(EXCERPTED RECORDS Opens)

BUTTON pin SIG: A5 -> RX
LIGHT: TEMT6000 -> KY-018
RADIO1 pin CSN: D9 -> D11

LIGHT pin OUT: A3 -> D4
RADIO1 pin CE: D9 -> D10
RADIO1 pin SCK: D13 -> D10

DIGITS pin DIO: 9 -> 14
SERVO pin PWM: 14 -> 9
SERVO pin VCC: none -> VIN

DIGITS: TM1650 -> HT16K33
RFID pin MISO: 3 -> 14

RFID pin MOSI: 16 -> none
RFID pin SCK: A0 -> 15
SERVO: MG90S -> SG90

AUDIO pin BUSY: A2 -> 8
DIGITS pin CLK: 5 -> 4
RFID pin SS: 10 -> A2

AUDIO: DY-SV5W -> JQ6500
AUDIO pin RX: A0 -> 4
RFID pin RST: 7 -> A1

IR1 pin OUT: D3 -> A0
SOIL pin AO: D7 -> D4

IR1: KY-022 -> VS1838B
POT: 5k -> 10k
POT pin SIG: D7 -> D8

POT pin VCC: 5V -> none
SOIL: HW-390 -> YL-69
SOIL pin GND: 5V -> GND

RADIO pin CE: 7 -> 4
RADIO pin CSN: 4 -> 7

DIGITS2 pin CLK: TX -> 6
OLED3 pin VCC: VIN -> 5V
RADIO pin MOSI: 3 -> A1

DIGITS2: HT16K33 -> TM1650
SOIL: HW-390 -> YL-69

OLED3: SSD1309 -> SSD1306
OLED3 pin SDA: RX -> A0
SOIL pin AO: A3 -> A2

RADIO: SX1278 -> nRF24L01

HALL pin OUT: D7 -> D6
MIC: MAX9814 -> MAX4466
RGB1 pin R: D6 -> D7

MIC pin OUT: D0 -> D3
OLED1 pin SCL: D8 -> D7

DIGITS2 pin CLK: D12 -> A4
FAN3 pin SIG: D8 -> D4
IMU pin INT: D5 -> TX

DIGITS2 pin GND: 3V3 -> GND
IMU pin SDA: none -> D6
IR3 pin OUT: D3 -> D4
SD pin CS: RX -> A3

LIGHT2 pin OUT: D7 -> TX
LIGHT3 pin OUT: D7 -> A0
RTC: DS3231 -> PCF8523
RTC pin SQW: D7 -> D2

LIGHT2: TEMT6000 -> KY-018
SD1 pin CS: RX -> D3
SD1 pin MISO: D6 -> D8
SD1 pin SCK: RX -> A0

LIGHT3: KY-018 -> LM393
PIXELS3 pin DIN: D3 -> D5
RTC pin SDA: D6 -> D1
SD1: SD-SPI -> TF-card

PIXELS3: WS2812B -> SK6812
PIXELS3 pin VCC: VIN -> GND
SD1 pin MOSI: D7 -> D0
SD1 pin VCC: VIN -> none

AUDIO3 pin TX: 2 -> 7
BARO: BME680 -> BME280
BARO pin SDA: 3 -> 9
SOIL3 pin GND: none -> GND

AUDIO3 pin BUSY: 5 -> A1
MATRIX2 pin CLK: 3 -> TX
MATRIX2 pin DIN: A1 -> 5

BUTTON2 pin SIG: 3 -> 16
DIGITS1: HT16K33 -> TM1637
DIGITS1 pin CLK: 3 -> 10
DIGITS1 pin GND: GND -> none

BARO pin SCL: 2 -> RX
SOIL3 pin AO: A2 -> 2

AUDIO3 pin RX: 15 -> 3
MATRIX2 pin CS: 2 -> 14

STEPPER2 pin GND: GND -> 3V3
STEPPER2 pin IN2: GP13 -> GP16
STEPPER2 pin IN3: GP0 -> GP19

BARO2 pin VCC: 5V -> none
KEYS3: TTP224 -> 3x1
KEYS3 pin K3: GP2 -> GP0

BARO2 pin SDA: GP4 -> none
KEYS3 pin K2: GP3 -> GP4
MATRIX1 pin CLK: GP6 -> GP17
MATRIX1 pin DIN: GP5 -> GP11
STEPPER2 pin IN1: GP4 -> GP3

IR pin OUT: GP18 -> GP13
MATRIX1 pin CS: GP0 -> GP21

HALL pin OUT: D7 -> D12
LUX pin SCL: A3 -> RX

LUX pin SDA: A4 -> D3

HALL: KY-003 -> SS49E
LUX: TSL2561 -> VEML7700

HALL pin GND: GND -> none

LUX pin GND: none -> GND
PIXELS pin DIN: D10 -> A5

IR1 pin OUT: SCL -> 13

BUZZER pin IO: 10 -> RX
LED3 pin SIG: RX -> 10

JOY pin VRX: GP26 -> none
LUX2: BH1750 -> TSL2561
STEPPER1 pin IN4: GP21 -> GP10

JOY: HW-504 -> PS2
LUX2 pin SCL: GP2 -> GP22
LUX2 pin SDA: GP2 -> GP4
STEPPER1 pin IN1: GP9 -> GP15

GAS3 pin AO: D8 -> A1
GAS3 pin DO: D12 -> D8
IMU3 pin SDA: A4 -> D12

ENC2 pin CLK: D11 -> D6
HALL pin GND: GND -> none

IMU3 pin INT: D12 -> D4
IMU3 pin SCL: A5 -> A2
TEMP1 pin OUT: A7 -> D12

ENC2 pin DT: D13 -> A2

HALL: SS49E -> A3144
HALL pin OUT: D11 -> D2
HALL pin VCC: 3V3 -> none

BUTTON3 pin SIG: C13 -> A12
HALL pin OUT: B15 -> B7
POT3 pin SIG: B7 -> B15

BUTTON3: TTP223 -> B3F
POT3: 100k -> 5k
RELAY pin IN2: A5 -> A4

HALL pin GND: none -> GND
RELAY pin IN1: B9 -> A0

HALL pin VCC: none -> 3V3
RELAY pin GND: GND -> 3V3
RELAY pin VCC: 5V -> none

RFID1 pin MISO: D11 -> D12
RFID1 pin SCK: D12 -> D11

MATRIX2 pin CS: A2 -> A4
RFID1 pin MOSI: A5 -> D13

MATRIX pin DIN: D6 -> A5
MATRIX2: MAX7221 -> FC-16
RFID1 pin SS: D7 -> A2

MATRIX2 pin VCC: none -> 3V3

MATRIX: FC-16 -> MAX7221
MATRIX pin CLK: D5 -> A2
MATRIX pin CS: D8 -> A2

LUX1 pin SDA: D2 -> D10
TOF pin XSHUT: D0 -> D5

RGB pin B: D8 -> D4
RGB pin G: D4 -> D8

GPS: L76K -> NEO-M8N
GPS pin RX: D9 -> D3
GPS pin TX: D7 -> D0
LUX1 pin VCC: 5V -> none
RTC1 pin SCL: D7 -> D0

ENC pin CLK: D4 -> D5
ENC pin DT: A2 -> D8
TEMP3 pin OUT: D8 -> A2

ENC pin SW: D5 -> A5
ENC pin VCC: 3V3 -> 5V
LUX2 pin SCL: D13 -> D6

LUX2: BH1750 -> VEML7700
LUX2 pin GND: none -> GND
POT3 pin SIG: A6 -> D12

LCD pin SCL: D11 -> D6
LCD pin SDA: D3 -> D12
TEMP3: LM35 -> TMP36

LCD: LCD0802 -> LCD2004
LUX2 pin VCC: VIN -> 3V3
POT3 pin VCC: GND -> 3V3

(EXCERPTED RECORDS Closes)

PROMPT » Lines that hold "MOSI" are the ones to copy, so pick each out from the data.

EXERCISE OUTPUT »
RFID pin MOSI: 16 -> none
RADIO pin MOSI: 3 -> A1
SD1 pin MOSI: D7 -> D0
RFID1 pin MOSI: A5 -> D13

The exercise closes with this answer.